- _Given data_
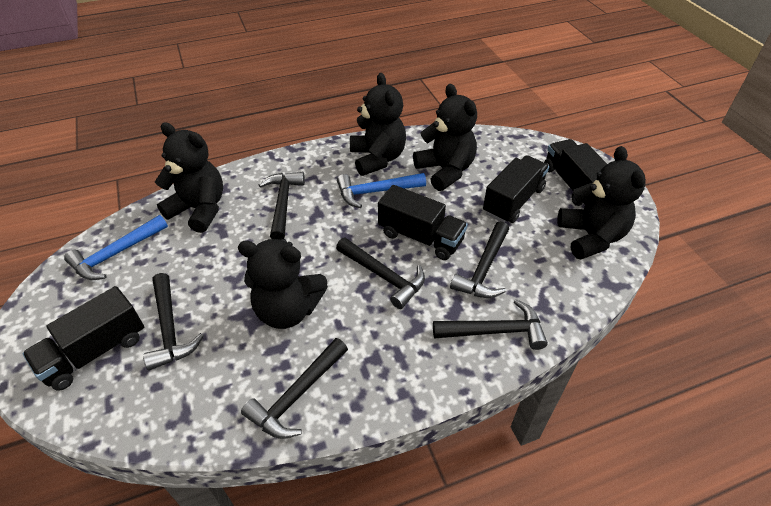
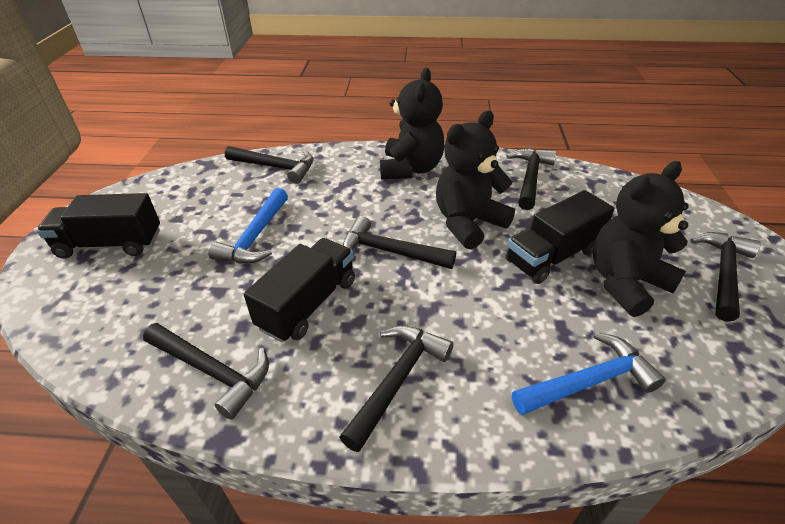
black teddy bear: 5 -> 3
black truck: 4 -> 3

==

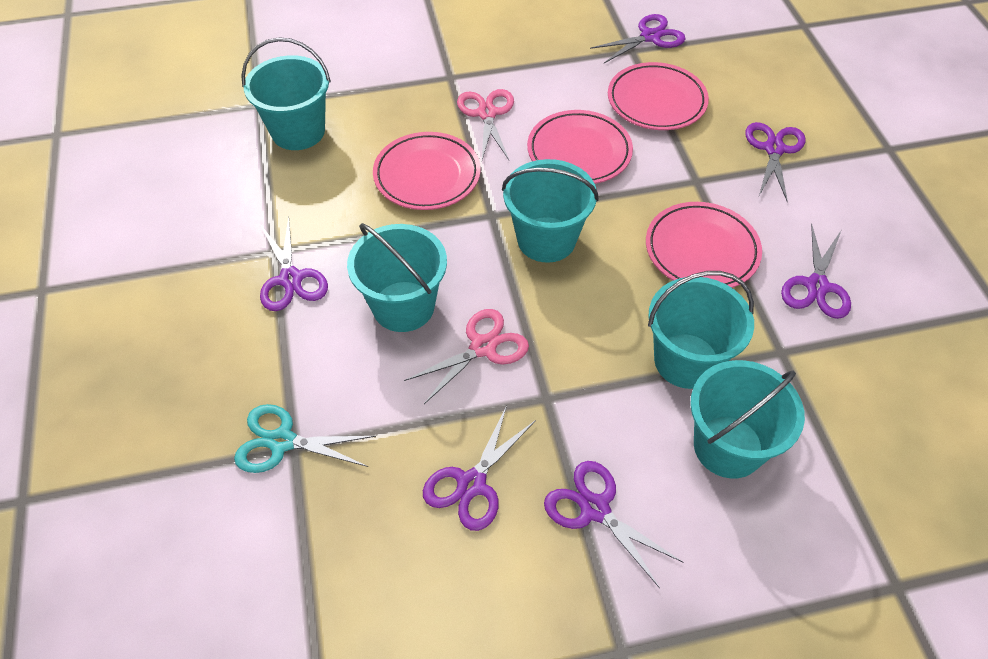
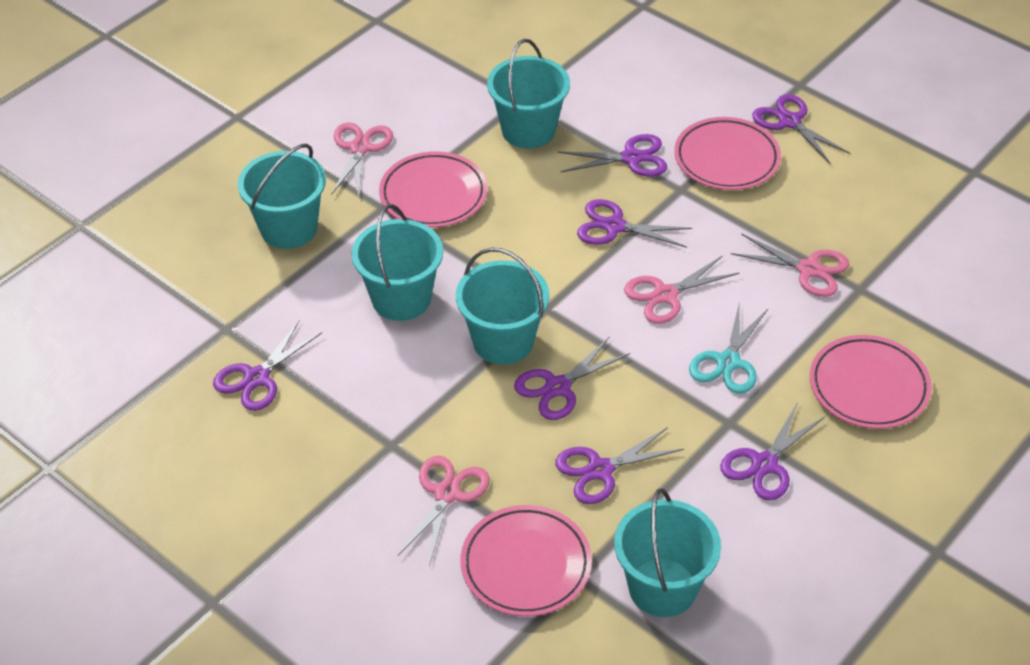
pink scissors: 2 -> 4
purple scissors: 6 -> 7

---

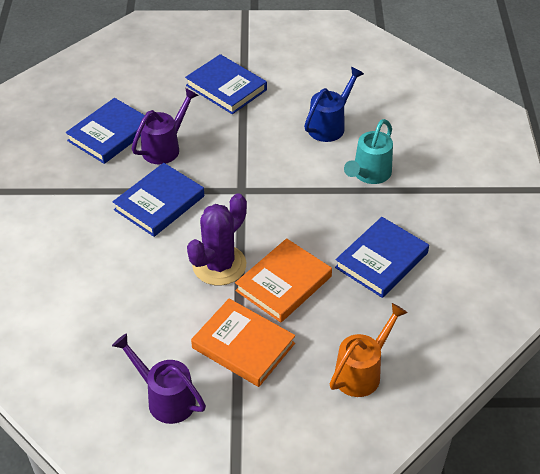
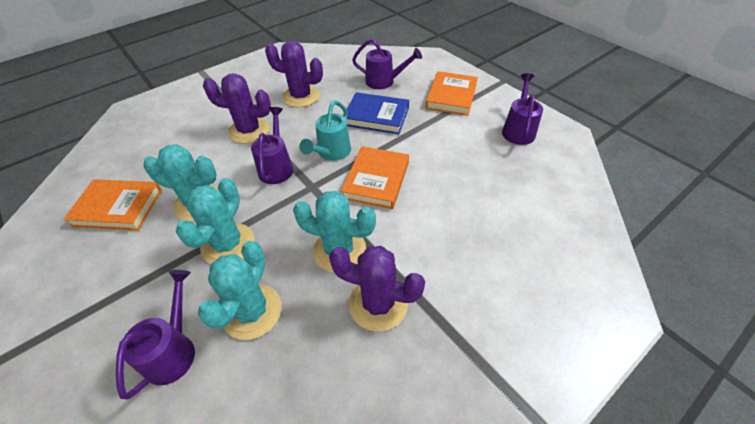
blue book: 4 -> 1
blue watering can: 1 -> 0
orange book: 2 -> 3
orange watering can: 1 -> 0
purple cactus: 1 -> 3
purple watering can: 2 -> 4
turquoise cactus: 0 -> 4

- _Task brief_
A bare number should be your reply: how many lines in the entries above include the word "watering".

- _Solution below_
3